Print the line containing "Segment regions of" and each line after it through the end, please, with nothing added.

** start Given data **

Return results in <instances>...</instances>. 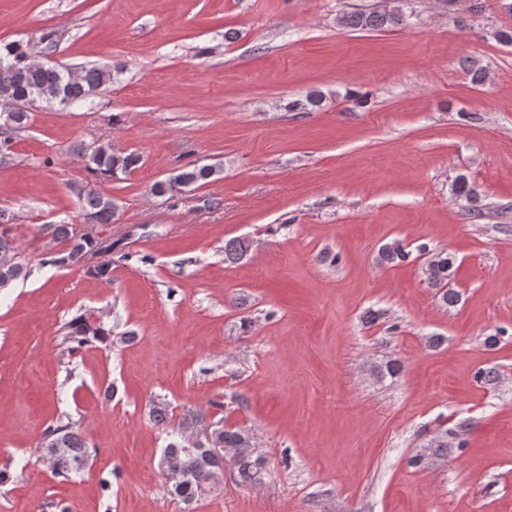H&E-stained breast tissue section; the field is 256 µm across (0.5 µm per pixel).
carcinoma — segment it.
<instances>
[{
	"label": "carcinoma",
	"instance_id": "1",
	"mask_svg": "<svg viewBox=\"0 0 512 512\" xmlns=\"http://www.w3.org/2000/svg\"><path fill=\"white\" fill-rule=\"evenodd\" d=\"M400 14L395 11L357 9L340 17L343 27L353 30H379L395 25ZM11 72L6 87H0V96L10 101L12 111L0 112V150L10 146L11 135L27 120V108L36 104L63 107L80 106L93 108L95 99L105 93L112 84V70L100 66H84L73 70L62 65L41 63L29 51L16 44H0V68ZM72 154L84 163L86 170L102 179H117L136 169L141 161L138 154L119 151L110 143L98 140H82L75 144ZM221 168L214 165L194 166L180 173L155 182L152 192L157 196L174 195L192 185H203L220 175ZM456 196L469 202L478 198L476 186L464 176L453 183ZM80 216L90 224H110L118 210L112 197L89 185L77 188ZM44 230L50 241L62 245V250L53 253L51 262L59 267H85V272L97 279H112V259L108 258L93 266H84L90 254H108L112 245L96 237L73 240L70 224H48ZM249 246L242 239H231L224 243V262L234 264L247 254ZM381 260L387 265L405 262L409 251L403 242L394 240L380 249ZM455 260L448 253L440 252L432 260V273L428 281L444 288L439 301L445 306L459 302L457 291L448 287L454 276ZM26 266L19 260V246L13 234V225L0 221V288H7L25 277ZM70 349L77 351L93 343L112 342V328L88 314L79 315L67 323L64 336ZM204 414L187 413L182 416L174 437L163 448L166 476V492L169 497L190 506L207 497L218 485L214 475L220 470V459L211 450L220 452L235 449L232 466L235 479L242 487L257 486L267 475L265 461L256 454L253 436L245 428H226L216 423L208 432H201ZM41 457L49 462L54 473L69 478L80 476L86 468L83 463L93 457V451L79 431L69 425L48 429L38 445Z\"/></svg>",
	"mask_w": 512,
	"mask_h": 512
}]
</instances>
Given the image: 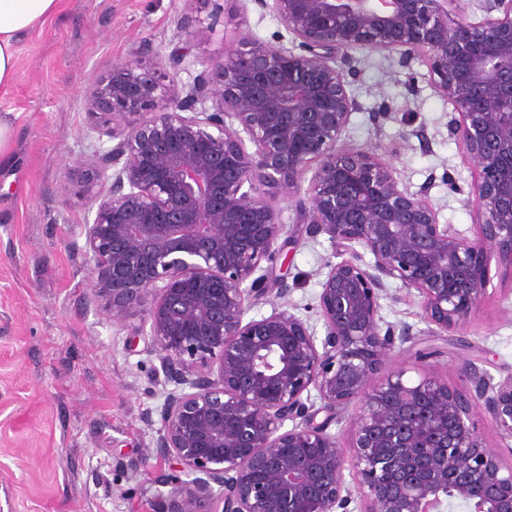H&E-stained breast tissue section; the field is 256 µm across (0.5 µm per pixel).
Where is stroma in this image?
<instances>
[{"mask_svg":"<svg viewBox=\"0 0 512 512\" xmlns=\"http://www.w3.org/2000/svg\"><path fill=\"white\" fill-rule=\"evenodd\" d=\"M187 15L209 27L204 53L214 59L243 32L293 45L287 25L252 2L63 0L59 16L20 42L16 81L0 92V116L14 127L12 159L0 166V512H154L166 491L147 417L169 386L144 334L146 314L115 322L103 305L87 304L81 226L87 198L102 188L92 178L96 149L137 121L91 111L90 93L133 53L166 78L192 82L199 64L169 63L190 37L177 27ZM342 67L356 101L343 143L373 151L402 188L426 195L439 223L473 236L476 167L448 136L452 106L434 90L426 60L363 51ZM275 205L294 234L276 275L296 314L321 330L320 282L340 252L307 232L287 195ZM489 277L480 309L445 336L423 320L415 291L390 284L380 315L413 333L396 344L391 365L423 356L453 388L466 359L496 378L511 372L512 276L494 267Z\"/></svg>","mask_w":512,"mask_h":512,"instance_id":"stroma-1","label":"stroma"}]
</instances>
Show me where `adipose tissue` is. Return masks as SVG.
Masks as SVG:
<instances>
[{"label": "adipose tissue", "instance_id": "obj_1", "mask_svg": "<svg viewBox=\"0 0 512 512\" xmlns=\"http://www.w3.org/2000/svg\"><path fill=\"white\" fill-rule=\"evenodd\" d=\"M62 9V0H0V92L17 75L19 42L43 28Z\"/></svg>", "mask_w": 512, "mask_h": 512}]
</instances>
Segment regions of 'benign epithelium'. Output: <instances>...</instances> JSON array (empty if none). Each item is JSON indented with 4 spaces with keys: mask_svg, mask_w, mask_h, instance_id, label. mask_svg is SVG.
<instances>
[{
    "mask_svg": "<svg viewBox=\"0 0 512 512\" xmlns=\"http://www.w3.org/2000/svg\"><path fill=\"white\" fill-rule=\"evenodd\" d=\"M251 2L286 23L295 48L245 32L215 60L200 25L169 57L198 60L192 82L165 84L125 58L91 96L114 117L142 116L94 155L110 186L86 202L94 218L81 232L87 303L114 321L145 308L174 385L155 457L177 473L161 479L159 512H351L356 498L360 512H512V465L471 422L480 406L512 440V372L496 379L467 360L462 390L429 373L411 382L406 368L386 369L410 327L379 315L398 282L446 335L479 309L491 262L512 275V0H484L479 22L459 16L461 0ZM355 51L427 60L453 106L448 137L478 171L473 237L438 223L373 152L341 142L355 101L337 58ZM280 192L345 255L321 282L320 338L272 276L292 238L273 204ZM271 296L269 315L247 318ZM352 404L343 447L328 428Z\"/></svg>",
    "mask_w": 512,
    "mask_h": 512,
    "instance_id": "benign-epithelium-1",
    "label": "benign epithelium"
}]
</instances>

** end Given data **

* Result for this task *
Segment regions of 'benign epithelium'. Output: <instances>...</instances> JSON array (empty if none). Each item is JSON indented with 4 spaces with keys: mask_svg, mask_w, mask_h, instance_id, label. mask_svg is SVG.
<instances>
[{
    "mask_svg": "<svg viewBox=\"0 0 512 512\" xmlns=\"http://www.w3.org/2000/svg\"><path fill=\"white\" fill-rule=\"evenodd\" d=\"M251 2L286 23L295 48L245 32L215 60L200 25L169 57L198 60L192 82L165 84L125 58L91 96L114 117L142 116L94 155L110 186L86 202L94 218L81 232L87 303L114 321L145 308L174 385L155 457L177 473L161 479L159 512H351L356 498L360 512H512V465L471 422L480 406L512 440V372L496 379L467 360L462 390L429 373L411 382L406 368L386 369L410 327L379 315L398 282L446 335L479 309L491 262L512 275V0H484L479 22L459 16L461 0ZM355 51L427 60L453 106L448 137L478 171L473 237L438 223L373 152L341 142L355 101L337 58ZM280 192L345 255L321 282L320 338L272 276L292 238L273 204ZM271 296L269 315L247 318ZM352 404L343 447L328 428Z\"/></svg>",
    "mask_w": 512,
    "mask_h": 512,
    "instance_id": "benign-epithelium-1",
    "label": "benign epithelium"
}]
</instances>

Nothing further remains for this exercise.